((

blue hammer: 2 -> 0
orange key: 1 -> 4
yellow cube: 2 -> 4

))
((

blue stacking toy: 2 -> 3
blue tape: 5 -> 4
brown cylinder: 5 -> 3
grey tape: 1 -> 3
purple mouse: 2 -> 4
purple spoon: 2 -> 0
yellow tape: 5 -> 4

))
((

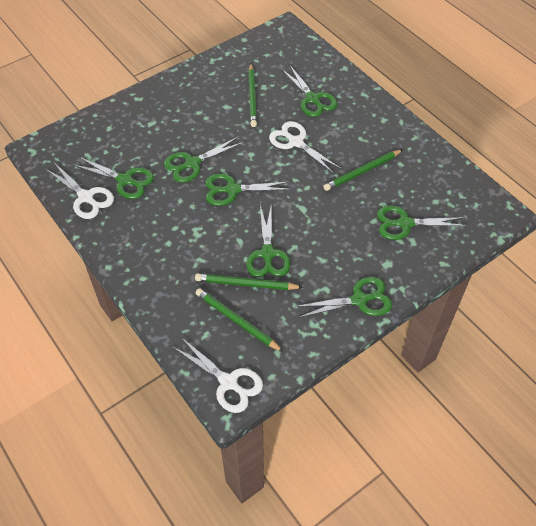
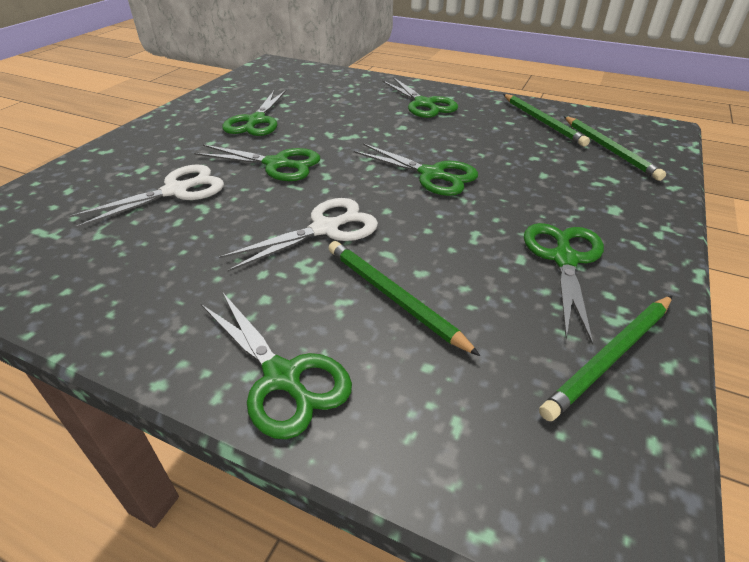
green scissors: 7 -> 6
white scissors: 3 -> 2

))

#### What to work on:
Nothing but the lines with "scissors" should be returned, copied from the entries above.

#### Exercise output:
green scissors: 7 -> 6
white scissors: 3 -> 2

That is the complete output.